▶ The task:
Please repeat every line of the listing below without changing anything.

(Data items)
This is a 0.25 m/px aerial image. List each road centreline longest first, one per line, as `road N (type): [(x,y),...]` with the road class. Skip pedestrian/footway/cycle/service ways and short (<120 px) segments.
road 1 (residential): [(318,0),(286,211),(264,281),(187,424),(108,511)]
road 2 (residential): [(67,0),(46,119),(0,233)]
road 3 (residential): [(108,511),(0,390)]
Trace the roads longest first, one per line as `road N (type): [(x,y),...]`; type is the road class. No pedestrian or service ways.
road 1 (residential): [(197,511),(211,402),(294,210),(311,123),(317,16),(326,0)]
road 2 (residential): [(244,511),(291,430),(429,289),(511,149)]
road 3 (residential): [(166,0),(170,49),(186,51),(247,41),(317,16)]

▶ Solution below:
This is a 0.25 m/px aerial image. List each road centreline longest first, one per line, as `road N (type): [(x,y),...]` with the road class. Skip pedestrian/footway/cycle/service ways and short (<120 px) segments.
road 1 (residential): [(318,0),(286,211),(264,281),(187,424),(108,511)]
road 2 (residential): [(67,0),(46,119),(0,233)]
road 3 (residential): [(108,511),(0,390)]
Trace the roads longest first, one per line as `road N (type): [(x,y),...]`; type is the road class. No pedestrian or service ways.
road 1 (residential): [(197,511),(211,402),(294,210),(311,123),(317,16),(326,0)]
road 2 (residential): [(244,511),(291,430),(429,289),(511,149)]
road 3 (residential): [(166,0),(170,49),(186,51),(247,41),(317,16)]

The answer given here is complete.